====== EXCERPTED RECORDS ======

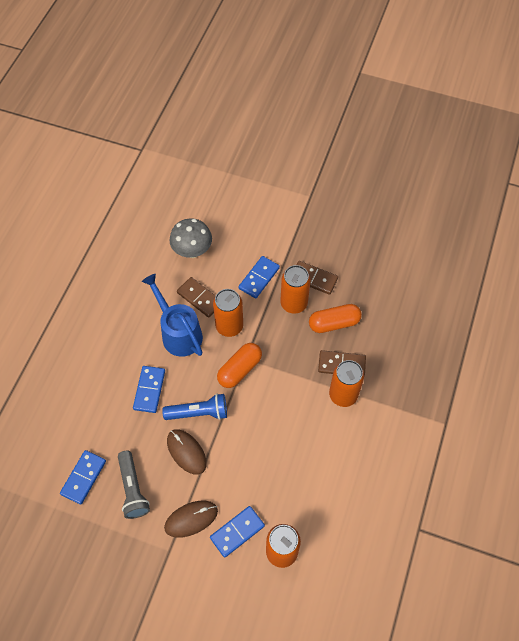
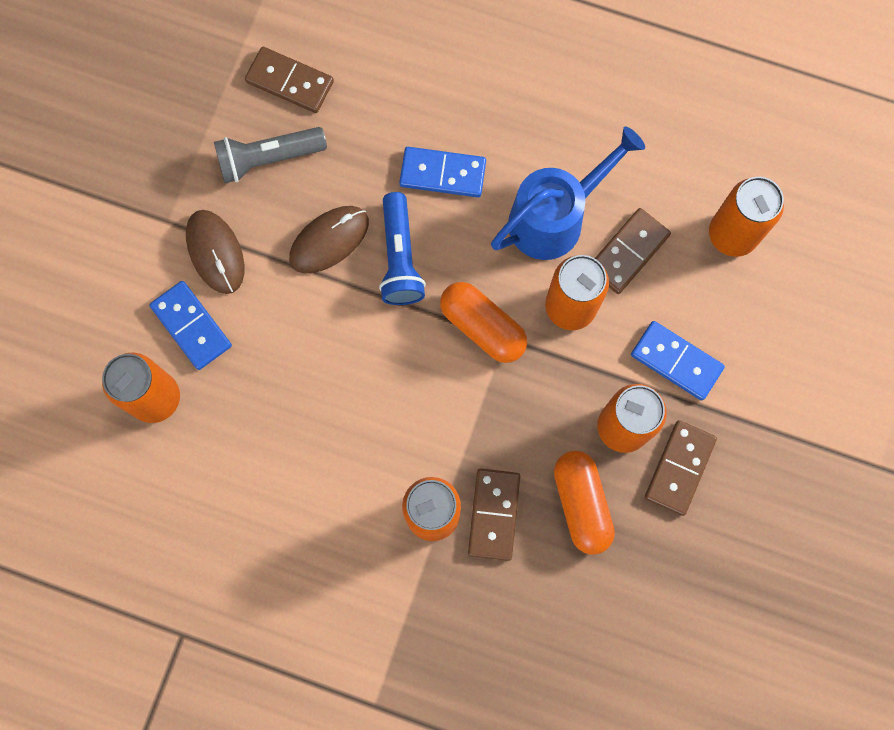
camera: 90 degrees right, 15 degrees up
(84, 477) = (289, 82): blue domino -> brown domino
(192, 251) = (732, 234): grey mushroom -> orange can

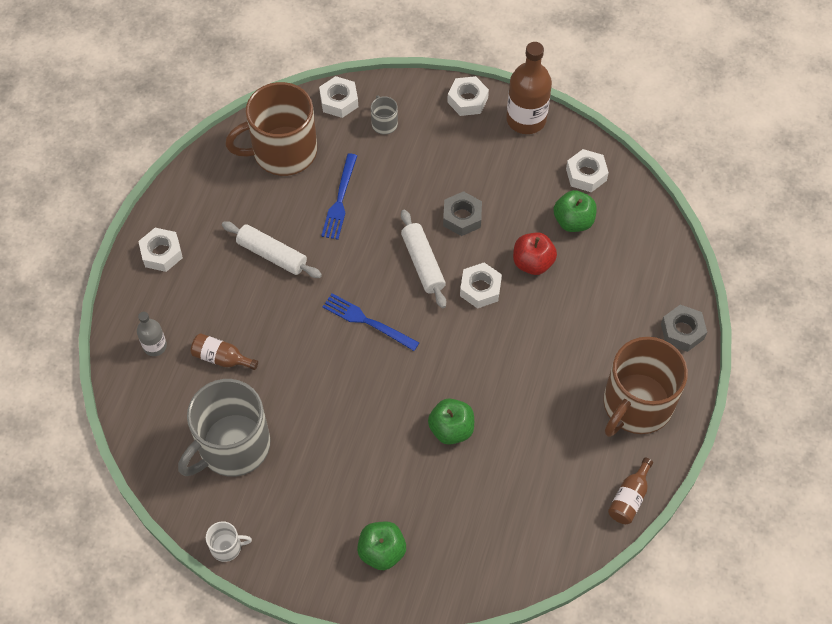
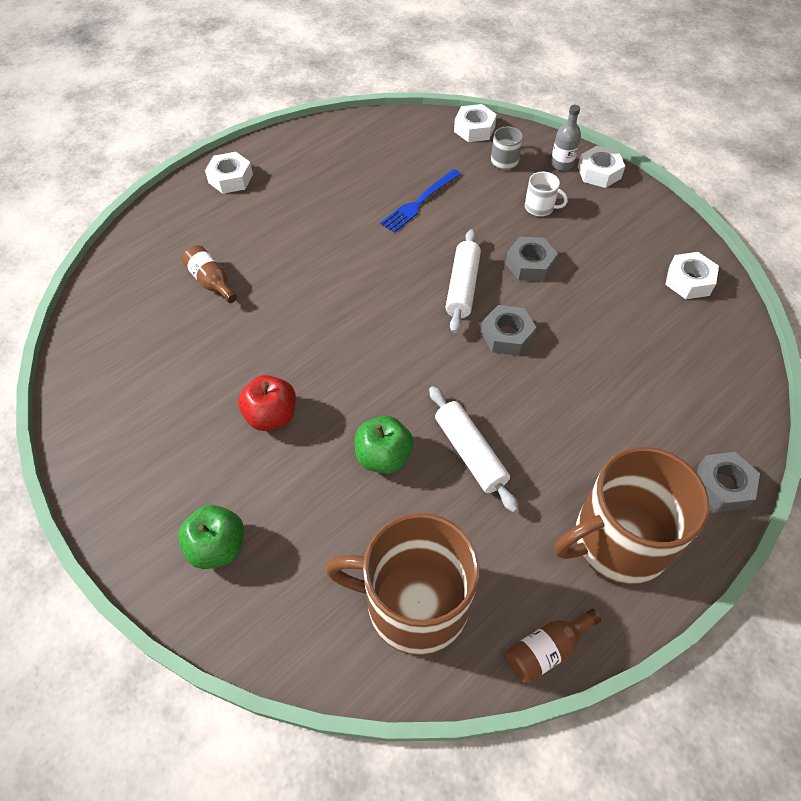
camera: 30 degrees right, 5 degrees down
(155, 346) = (163, 246): grey bottle -> grey bottle (561, 164)
(227, 547) = (73, 454): white mug -> white mug (540, 207)
(232, 446) = (158, 362): grey mug -> none
(272, 255) = (324, 219): white rolling pin -> white rolling pin (470, 453)
(283, 151) = (395, 146): brown mug -> brown mug (414, 603)
(367, 321) = (370, 313): blue fork -> none
(480, 289) = (507, 335): white nut -> grey nut
(526, 119) = (650, 209): brown bottle -> none
(532, 263) = (580, 336): red apple -> red apple (271, 416)
(573, 221) = (649, 317): green apple -> none

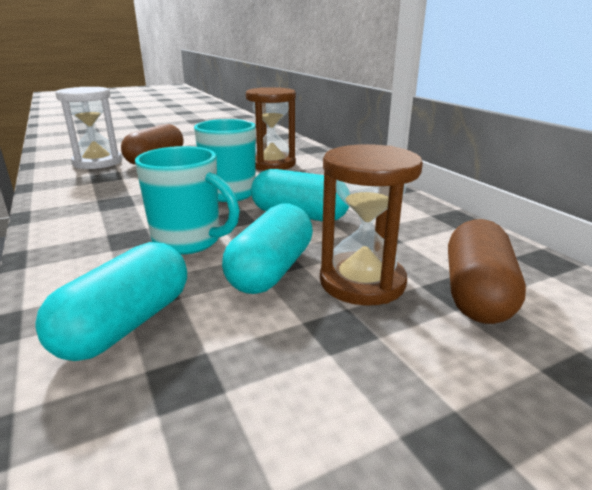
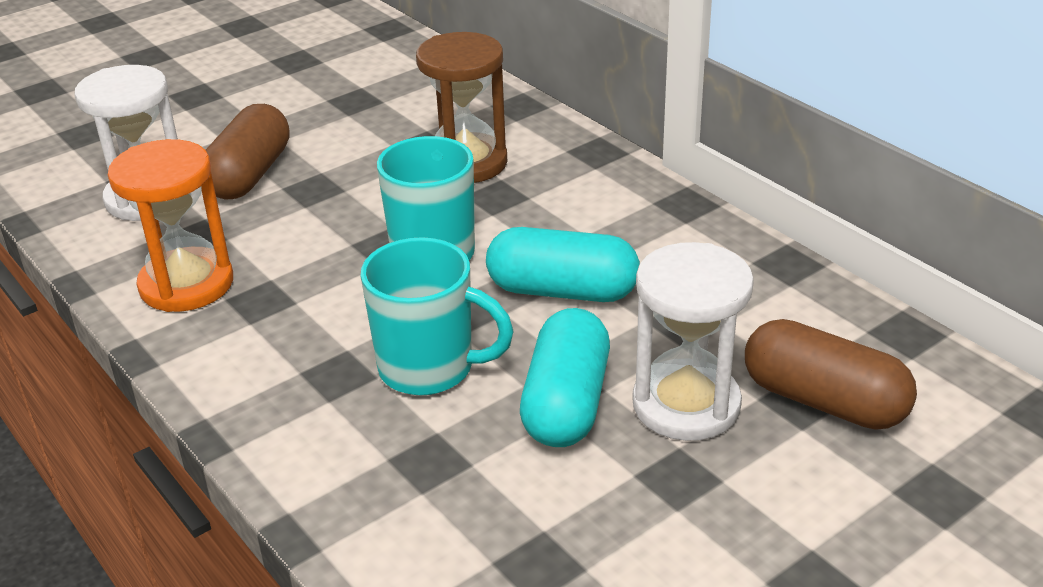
camera: 10 degrees left, 10 degrees up
(82, 192) = (186, 284): none -> orange hourglass
(126, 324) = (433, 512): turquoise capsule -> none
(362, 282) = (686, 405): brown hourglass -> white hourglass
(476, 293) = (823, 401): brown capsule -> brown capsule turned 60 degrees counterclockwise

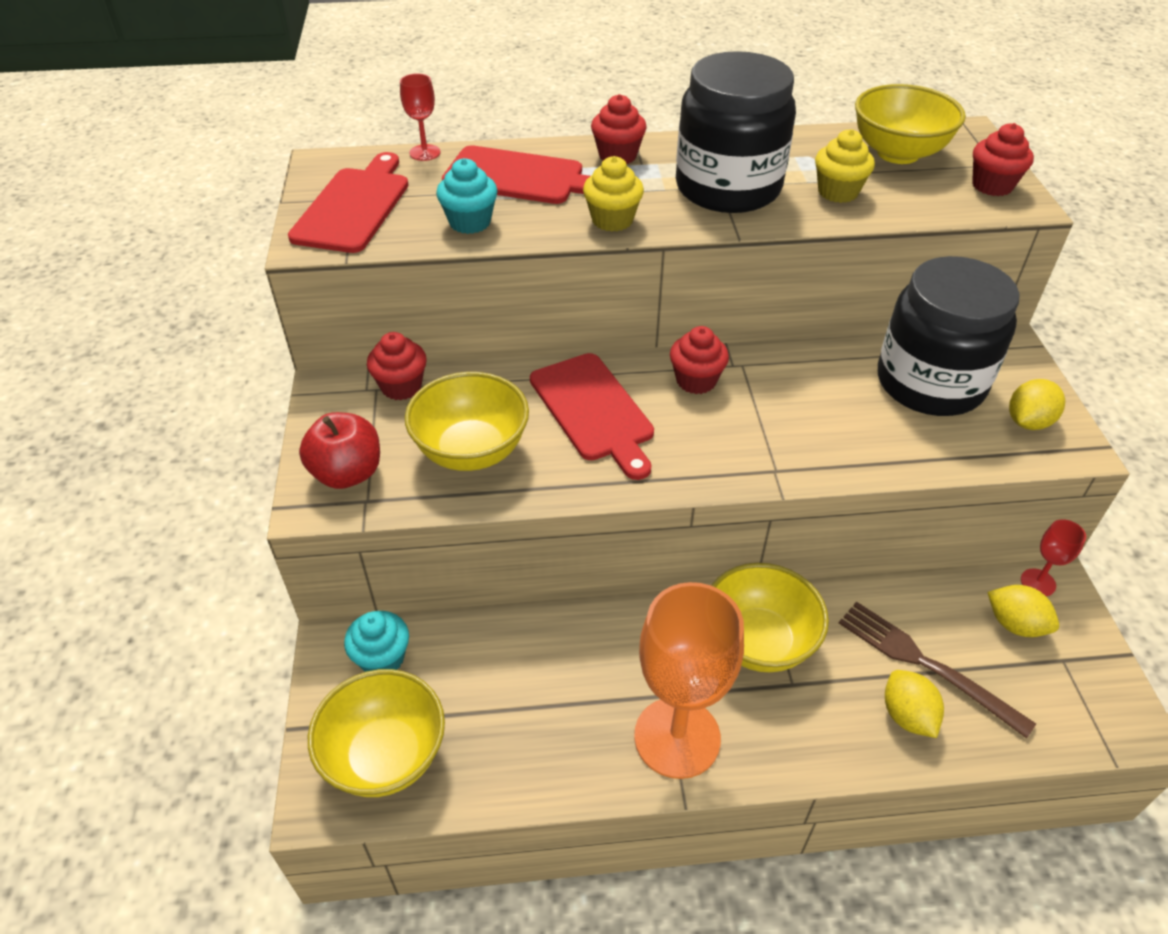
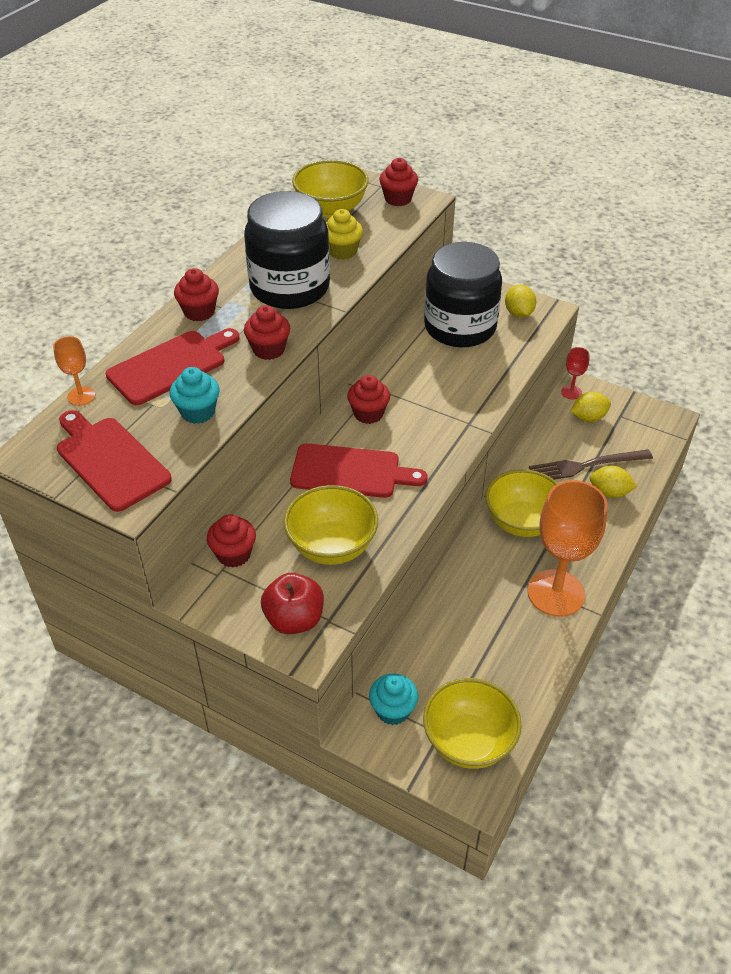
camera: 55 degrees left, 0 degrees up
(425, 153) = (81, 396): red goblet -> orange goblet
(612, 220) = (268, 349): yellow cupcake -> red cupcake

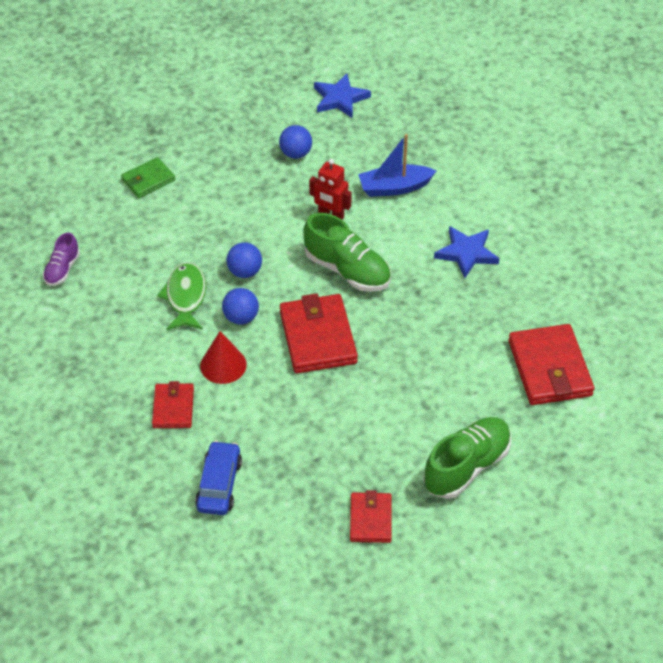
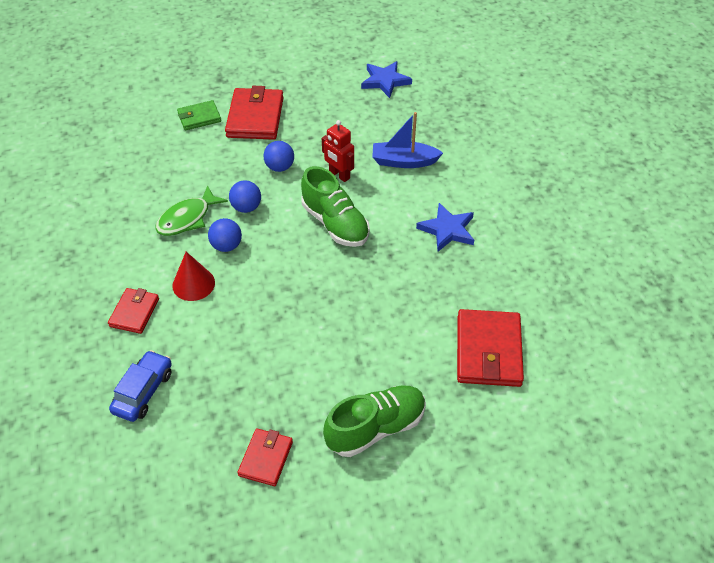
camera: 15 degrees right, 0 degrees up
(62, 269) = (97, 176): purple shoe -> none
(185, 297) = (187, 218): green fish -> green fish turned 150 degrees counterclockwise
(296, 153) = (330, 118): blue ball -> blue ball (280, 167)
(318, 337) = (286, 277): red wallet -> red wallet (255, 117)

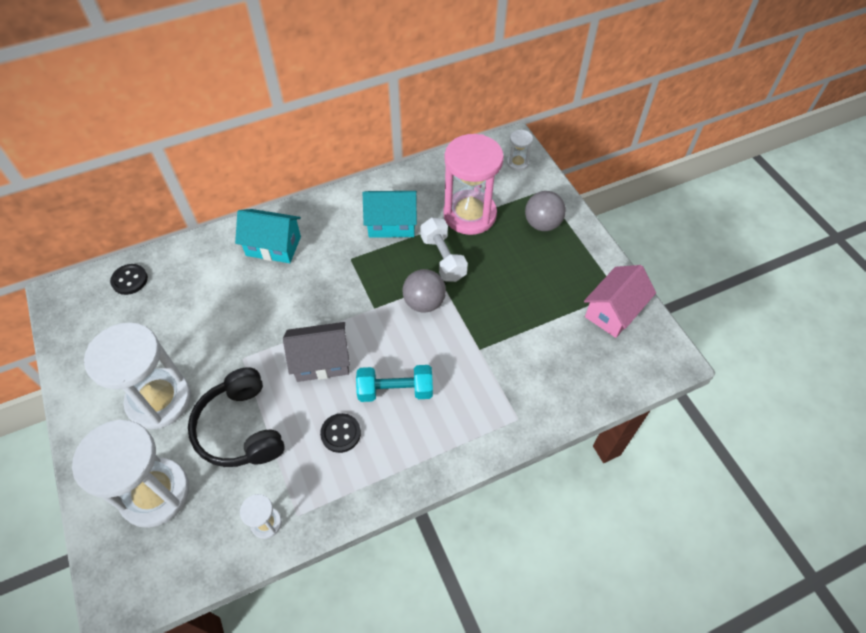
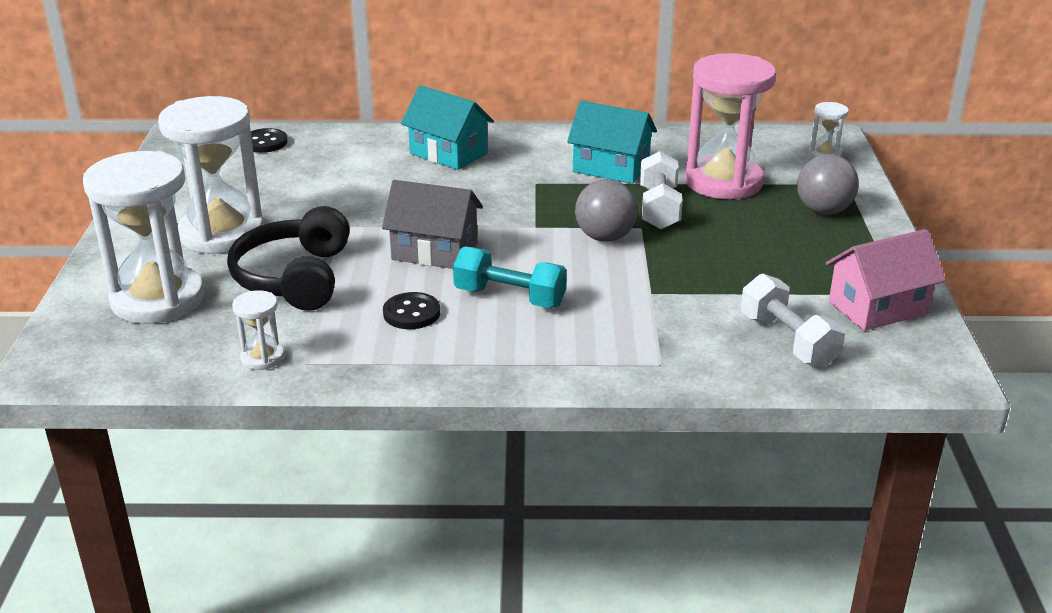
camera: 25 degrees right, 25 degrees down
(578, 365) = (788, 341): none -> white dumbbell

======

§ **YOUR OBJECTIVE**
Pull every line containing "down" out of the entries.

§ **OUTPUT BELOW**
camera: 30 degrees right, 5 degrees down
camera: 25 degrees right, 25 degrees down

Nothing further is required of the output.